### Records shown:
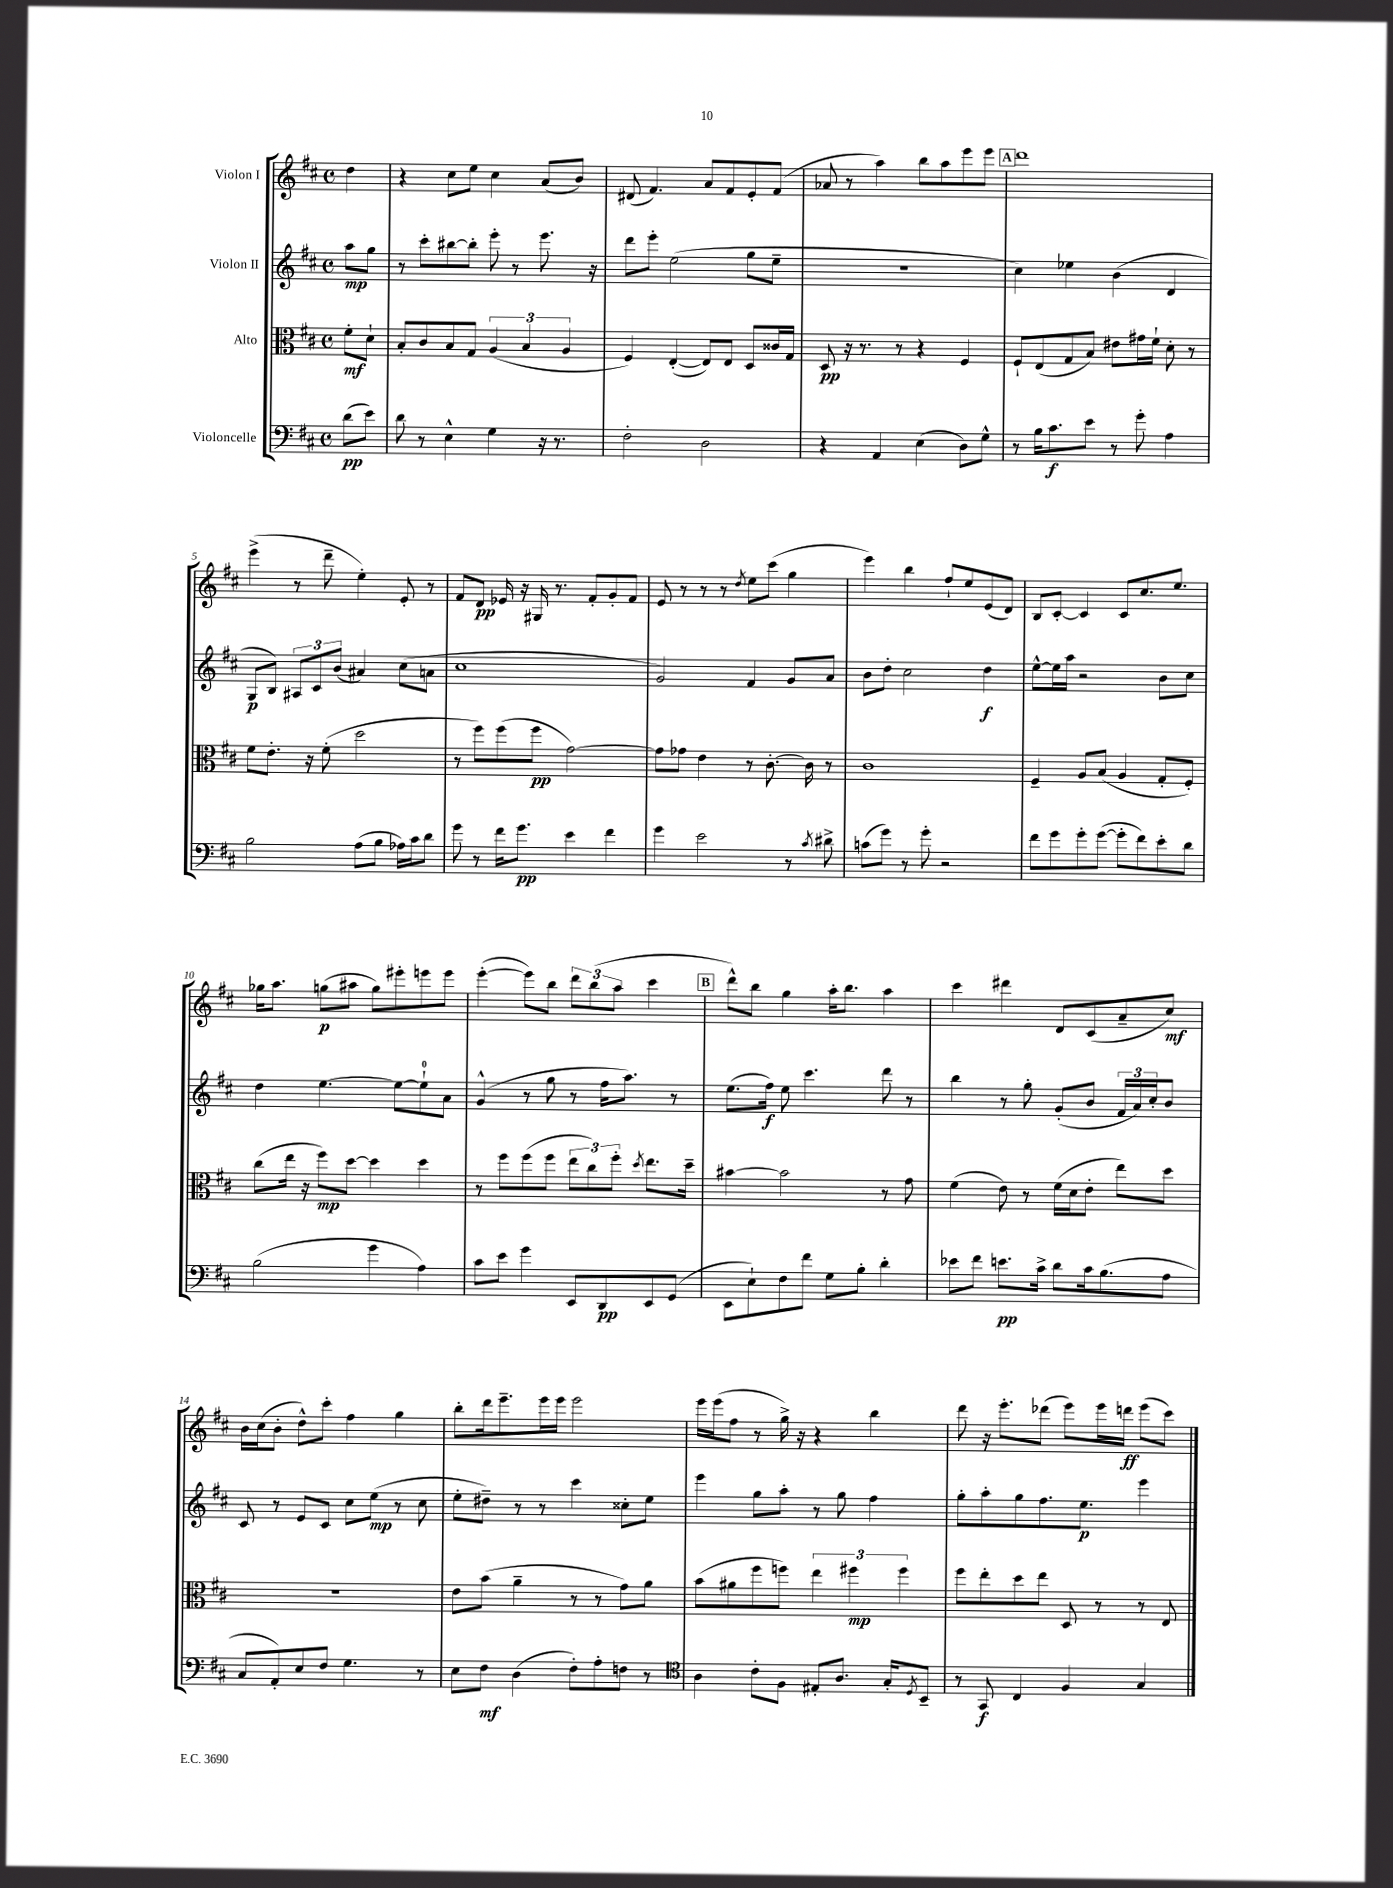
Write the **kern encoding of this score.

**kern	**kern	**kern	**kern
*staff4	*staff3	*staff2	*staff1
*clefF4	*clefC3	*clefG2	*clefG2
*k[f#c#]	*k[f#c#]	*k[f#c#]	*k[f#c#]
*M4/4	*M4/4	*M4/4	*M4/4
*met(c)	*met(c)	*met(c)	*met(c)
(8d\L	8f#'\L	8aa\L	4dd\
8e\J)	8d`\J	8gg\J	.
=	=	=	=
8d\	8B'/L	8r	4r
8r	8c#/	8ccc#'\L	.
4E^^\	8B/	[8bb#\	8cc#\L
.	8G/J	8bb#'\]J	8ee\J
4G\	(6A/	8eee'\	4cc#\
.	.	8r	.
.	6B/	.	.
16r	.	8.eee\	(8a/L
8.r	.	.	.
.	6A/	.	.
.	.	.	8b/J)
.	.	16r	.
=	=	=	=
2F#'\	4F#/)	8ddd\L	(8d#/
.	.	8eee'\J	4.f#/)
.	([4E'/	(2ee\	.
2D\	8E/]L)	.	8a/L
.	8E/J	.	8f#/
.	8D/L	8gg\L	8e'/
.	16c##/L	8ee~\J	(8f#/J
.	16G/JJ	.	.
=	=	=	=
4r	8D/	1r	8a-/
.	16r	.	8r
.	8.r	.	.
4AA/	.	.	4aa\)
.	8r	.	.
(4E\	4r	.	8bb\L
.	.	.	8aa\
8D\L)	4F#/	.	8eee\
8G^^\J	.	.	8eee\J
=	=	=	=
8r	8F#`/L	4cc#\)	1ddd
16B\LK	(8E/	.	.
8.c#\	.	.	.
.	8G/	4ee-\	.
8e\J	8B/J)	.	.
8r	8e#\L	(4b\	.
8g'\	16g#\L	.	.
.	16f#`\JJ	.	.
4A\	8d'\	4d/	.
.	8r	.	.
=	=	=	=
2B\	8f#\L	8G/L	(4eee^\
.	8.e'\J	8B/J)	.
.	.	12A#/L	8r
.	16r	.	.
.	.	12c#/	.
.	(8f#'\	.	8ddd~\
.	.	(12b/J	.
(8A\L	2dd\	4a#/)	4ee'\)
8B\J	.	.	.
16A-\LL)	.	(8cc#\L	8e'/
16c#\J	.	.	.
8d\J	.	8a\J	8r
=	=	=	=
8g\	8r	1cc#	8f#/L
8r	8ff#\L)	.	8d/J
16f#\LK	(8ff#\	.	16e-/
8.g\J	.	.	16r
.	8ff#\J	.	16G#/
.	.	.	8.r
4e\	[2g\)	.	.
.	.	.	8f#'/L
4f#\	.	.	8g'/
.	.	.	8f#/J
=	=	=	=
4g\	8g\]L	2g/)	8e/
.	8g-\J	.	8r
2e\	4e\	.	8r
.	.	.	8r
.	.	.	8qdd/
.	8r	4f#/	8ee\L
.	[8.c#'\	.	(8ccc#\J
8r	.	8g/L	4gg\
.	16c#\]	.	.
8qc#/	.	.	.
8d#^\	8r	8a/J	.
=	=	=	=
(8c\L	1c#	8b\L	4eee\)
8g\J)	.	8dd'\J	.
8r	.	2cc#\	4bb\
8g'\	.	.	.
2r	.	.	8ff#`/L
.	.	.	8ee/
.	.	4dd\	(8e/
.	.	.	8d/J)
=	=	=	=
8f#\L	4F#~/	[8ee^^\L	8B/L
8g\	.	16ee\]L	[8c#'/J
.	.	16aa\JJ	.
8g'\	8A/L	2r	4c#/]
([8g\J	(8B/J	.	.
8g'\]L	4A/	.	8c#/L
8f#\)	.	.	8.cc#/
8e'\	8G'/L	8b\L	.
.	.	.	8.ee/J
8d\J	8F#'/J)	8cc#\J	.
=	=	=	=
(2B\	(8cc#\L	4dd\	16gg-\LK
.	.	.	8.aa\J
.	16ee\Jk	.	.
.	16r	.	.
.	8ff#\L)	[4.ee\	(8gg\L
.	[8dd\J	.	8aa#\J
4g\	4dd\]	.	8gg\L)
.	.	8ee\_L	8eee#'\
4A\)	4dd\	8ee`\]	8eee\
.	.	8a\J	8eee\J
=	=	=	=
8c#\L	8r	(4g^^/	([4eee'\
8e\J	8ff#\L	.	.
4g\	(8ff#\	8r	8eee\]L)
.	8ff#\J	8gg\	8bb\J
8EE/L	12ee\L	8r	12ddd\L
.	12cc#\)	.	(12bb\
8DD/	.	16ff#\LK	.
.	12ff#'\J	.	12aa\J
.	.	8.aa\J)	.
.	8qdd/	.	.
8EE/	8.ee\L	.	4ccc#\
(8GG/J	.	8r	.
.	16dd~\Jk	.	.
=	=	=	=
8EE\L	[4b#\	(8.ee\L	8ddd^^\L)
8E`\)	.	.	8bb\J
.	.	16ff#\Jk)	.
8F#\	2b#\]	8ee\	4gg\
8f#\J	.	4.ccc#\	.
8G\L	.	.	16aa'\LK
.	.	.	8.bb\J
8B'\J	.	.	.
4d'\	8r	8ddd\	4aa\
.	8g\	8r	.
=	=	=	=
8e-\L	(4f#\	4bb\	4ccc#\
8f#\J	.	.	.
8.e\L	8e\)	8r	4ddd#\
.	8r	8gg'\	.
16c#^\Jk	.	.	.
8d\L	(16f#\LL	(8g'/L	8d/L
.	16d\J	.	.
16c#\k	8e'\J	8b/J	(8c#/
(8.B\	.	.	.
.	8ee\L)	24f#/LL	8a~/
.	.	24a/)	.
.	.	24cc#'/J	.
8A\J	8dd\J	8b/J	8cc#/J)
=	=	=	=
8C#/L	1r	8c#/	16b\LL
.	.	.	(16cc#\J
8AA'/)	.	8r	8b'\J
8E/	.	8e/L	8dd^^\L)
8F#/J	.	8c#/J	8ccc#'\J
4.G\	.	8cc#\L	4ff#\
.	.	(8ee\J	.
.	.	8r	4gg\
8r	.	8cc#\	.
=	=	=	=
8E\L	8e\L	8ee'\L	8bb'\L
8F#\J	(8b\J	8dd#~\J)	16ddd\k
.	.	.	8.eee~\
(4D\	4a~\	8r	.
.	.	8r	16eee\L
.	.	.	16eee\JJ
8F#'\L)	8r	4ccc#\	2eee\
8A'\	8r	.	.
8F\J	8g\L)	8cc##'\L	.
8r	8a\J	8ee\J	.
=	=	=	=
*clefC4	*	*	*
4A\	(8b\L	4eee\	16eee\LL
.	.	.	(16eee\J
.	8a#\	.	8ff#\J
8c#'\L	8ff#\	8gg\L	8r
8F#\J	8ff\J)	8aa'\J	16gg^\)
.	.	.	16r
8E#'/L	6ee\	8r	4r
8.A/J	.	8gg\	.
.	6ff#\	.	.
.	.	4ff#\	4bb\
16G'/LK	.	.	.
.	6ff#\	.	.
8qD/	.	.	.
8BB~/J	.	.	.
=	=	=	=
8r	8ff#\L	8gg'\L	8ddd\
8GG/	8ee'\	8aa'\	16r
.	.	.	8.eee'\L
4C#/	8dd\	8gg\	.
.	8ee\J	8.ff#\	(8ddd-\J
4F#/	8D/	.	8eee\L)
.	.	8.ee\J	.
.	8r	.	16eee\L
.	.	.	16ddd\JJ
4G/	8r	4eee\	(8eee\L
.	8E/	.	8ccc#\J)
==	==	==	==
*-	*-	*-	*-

### Goal of the exercise:
Select and copy every line in the rows above that contains the string "kern".

### Output of the task:
Write the **kern encoding of this score.
**kern	**kern	**kern	**kern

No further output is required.